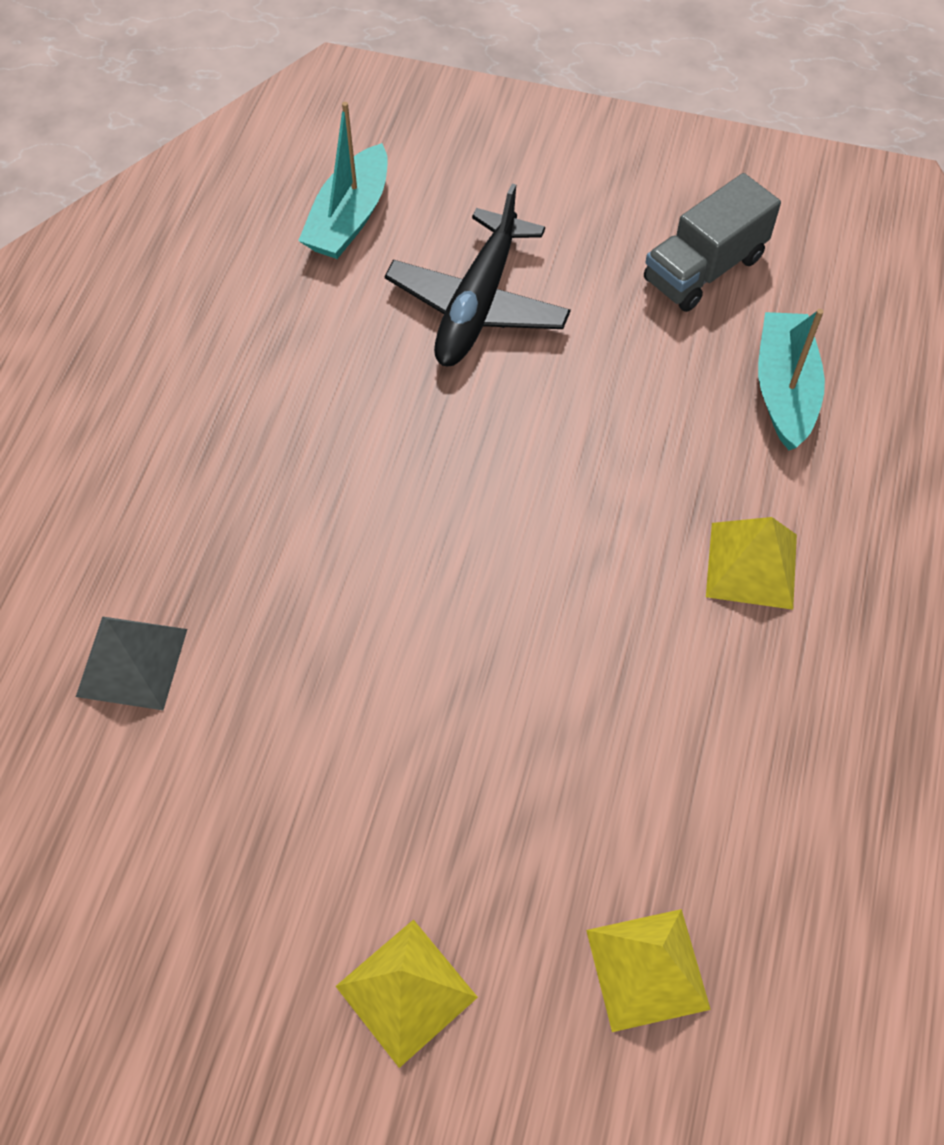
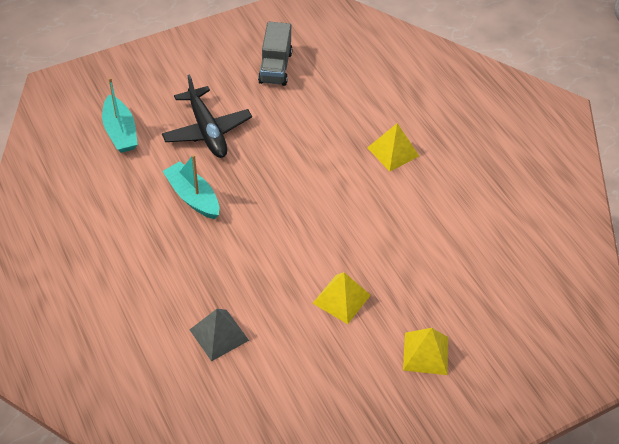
camera: 45 degrees left, 10 degrees down
(647, 969) = (487, 289): yellow pyramid -> yellow pyramid (341, 299)
(784, 389) = (345, 90): turquoise boat -> turquoise boat (193, 197)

#### [Aim of the exercise]
When you set down the material above, keep every word exact and include no pictures.

#### [Answer area]
camera: 45 degrees left, 10 degrees down
(647, 969) = (487, 289): yellow pyramid -> yellow pyramid (341, 299)
(784, 389) = (345, 90): turquoise boat -> turquoise boat (193, 197)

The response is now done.